_WORK TO BE COMPLETED:_
Of the lines in the listing below, count those containing "none". Provide the count and nothing else.

+---+

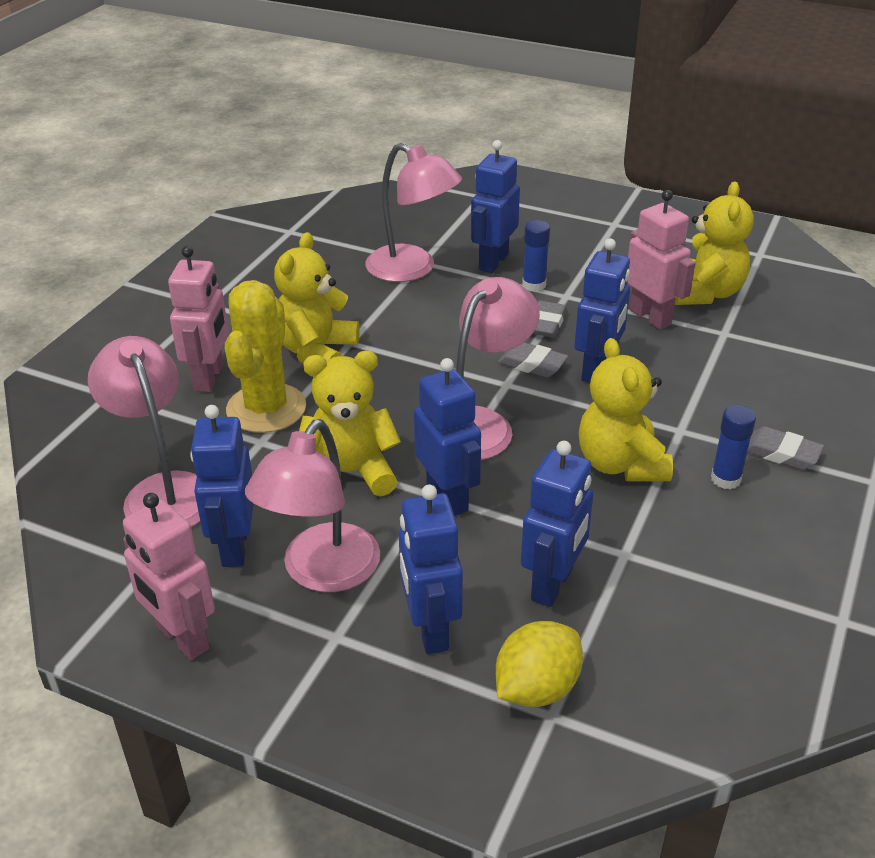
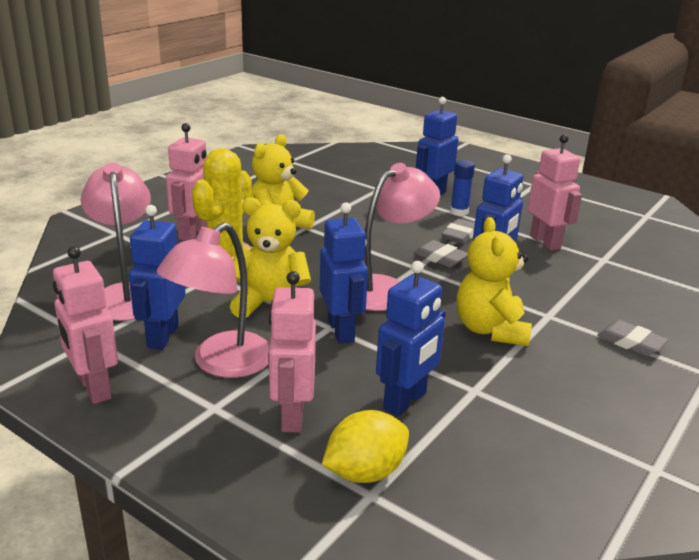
camera: 10 degrees right, 10 degrees down
(412, 269) = (370, 192): pink lamp -> none
(430, 629) = (291, 415): blue robot -> pink robot
(705, 293) = (595, 233): yellow teddy bear -> none
(725, 479) = (577, 353): blue glue stick -> none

+---+

_PROBLEM SOLUTION:_
3